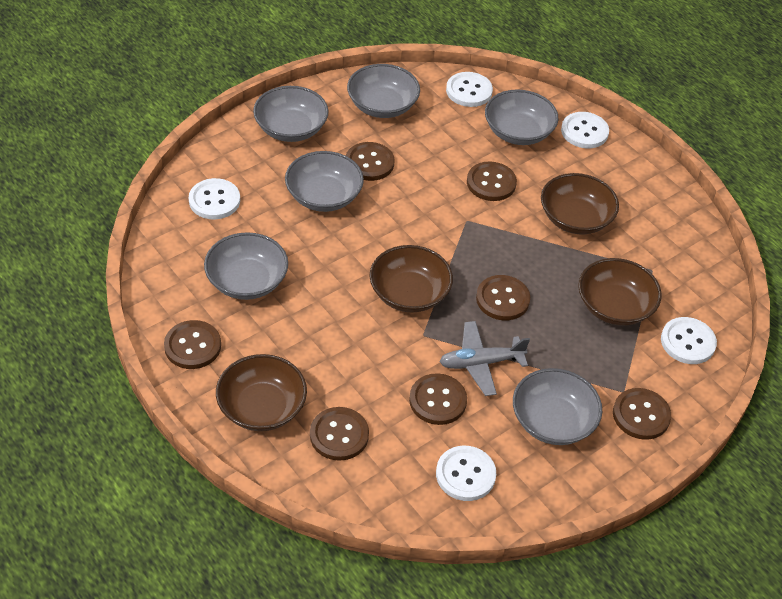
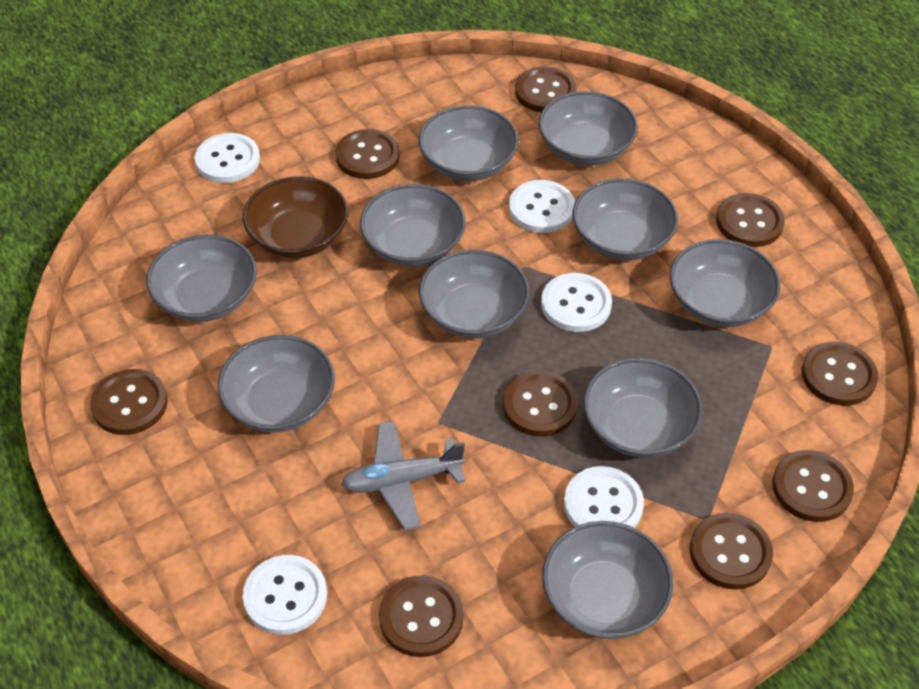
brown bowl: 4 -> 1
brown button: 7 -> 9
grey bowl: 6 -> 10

++++++++++

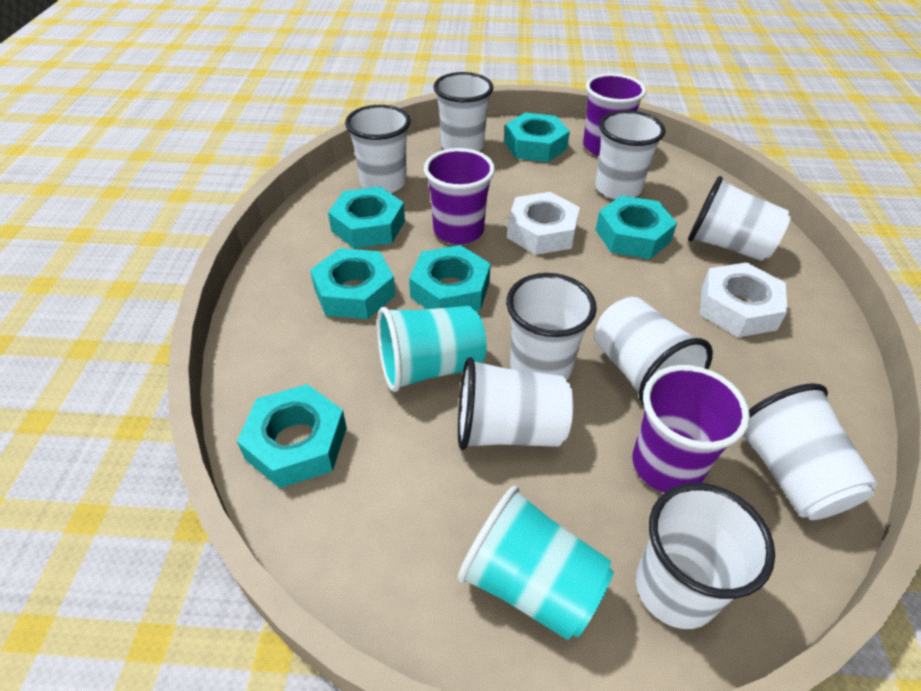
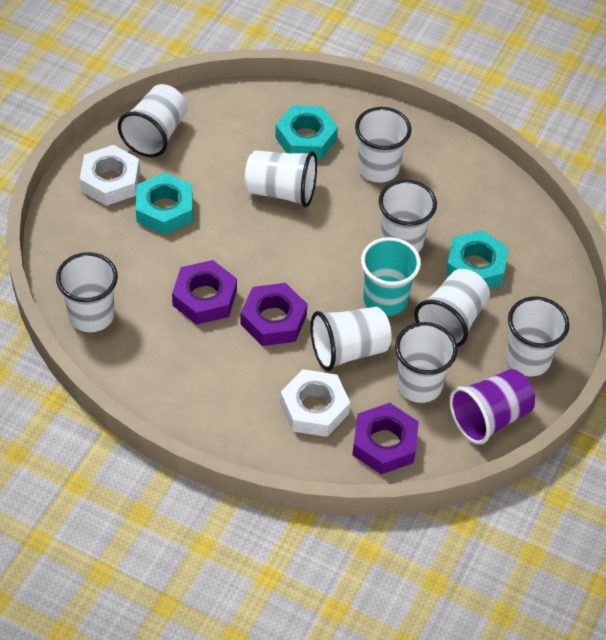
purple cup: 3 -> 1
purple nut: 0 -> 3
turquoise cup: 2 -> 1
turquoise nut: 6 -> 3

++++++++++

• **WORK REQUEST**
Reproduce exactly the section above that begins at the line containing "purple cup: 3 -> 1" and ends at the line containing "turquoise nut: 6 -> 3", leaving out all other lines.

• **SOLUTION FOR THIS TASK**
purple cup: 3 -> 1
purple nut: 0 -> 3
turquoise cup: 2 -> 1
turquoise nut: 6 -> 3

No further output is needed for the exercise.